* Task objective:
Write out again, please, the records below from the first line to the line holding "What was the mug (green)", inclusive, and nothing else.
┌──
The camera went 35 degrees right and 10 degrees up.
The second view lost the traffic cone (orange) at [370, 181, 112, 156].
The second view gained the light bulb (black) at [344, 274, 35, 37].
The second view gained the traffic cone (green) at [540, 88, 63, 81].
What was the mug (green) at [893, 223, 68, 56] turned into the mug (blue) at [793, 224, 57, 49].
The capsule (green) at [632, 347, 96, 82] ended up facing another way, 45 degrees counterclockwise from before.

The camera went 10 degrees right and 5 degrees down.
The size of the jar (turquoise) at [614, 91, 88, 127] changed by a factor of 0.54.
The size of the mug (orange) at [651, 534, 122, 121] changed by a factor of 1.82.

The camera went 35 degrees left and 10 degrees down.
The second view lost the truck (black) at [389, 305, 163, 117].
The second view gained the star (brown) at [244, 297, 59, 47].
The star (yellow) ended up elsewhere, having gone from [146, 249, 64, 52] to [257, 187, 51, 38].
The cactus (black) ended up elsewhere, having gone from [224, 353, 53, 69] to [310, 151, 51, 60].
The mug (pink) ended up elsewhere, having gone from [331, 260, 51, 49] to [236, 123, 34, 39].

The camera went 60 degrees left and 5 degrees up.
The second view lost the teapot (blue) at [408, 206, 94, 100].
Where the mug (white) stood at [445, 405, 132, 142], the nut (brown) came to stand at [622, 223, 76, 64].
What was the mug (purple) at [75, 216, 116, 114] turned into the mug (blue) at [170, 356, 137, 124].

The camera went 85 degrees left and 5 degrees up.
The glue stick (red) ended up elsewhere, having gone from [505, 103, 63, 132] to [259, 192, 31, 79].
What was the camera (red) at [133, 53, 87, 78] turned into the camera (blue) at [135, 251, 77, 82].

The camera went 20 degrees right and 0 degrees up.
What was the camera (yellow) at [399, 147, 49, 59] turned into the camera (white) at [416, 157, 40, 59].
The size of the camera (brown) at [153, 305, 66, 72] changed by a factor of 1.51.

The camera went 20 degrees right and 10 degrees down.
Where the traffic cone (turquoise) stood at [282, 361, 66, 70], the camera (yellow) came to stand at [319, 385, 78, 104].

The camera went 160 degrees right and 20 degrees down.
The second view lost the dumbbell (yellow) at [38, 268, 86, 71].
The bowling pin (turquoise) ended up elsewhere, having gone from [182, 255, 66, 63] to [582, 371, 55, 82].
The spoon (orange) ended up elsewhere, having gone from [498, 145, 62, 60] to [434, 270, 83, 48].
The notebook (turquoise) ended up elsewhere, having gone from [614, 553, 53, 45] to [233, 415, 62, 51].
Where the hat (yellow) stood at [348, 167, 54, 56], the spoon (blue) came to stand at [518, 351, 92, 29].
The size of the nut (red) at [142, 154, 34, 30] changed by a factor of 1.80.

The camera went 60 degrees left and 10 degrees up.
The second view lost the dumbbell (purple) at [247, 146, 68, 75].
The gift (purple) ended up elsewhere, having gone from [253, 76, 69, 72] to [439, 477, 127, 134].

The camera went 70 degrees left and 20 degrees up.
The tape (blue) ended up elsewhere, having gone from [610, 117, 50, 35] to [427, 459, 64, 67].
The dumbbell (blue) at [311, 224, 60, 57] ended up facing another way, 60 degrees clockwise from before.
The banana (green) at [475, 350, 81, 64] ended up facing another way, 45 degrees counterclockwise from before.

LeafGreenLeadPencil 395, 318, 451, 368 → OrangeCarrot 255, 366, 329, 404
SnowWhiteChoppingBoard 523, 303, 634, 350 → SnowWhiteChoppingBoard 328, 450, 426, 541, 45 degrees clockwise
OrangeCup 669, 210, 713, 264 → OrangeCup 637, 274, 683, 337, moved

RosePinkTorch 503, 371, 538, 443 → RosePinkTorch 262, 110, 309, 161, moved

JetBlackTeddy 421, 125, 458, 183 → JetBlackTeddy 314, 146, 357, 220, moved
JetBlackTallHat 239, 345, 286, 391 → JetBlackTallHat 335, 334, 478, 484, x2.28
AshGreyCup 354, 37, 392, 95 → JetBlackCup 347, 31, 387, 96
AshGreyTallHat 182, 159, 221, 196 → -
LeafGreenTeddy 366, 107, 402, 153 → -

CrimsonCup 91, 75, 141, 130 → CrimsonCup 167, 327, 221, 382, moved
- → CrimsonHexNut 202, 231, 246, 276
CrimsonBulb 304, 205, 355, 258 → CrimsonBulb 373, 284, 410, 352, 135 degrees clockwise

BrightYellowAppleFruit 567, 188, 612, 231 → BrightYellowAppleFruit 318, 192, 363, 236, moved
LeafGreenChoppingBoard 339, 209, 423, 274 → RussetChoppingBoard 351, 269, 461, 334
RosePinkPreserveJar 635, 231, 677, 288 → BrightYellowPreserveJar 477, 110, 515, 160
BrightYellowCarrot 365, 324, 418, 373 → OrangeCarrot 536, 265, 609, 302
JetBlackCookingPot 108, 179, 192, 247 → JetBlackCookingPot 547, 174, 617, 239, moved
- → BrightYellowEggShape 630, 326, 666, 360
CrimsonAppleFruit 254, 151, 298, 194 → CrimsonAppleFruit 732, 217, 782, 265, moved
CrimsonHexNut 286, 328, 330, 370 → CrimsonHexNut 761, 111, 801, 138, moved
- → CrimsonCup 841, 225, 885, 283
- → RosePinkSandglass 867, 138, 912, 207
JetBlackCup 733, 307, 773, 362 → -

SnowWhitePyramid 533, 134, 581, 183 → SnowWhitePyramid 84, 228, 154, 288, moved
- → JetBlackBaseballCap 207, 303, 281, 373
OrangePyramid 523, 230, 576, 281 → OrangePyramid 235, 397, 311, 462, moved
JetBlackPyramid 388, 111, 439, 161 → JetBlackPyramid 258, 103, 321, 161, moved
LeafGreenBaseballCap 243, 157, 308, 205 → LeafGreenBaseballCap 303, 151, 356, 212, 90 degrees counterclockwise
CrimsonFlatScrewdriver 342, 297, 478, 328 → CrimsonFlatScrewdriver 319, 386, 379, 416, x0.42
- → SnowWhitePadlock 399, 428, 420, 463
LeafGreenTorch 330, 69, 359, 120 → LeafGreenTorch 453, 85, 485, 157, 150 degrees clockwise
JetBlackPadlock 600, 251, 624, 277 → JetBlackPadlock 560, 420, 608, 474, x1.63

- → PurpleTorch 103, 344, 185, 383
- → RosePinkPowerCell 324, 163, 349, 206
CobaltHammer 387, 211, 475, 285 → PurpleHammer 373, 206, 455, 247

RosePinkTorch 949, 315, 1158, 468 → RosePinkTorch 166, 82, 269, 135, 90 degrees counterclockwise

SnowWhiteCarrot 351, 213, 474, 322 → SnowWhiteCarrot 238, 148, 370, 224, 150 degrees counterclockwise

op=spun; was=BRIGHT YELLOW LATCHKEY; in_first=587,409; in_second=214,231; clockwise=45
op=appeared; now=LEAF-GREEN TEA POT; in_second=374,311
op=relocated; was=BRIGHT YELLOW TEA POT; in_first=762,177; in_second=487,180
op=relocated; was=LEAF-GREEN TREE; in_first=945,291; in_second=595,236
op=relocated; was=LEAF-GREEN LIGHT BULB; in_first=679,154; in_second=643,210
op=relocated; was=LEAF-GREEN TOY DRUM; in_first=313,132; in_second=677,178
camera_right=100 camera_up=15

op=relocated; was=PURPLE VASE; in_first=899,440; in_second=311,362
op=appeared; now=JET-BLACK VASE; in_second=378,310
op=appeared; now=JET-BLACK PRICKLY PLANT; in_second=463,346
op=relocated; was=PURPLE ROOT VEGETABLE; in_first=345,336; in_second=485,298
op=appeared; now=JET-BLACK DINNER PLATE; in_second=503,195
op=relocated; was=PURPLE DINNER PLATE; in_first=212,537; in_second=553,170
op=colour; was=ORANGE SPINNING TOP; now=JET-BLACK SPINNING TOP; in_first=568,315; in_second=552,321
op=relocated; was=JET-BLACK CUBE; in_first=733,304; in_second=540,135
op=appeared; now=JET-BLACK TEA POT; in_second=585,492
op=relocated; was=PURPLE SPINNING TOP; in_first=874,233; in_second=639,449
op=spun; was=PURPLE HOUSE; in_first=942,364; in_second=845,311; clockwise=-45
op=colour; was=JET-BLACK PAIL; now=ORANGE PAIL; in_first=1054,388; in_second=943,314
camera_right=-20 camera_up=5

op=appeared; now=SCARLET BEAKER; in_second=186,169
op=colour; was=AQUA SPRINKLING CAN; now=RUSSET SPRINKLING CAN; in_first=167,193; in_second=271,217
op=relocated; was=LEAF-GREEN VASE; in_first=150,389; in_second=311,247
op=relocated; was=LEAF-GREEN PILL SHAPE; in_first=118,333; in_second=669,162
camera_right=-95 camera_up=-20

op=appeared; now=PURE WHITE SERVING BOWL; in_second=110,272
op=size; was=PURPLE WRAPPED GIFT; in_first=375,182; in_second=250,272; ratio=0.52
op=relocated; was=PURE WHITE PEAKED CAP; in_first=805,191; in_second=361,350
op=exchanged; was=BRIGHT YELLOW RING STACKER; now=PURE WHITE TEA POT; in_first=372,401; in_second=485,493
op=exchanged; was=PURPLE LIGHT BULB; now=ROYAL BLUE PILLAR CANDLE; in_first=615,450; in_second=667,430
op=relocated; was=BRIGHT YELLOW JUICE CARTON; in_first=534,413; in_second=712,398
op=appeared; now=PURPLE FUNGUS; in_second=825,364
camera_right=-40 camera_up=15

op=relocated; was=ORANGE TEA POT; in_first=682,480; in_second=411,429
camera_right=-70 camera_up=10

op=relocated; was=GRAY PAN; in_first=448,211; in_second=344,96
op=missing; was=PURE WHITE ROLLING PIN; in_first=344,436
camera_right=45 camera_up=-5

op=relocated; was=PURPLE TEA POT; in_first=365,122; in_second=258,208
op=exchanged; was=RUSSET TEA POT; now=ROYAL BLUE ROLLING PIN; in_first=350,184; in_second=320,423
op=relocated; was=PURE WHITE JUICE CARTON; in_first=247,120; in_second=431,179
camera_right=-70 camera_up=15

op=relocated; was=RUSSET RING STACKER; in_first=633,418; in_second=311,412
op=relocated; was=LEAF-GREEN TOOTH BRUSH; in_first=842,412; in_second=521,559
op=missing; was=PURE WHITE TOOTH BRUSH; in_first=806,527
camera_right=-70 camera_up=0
└──
* Exercise result:
The camera went 35 degrees right and 10 degrees up.
The second view lost the traffic cone (orange) at [370, 181, 112, 156].
The second view gained the light bulb (black) at [344, 274, 35, 37].
The second view gained the traffic cone (green) at [540, 88, 63, 81].
What was the mug (green) at [893, 223, 68, 56] turned into the mug (blue) at [793, 224, 57, 49].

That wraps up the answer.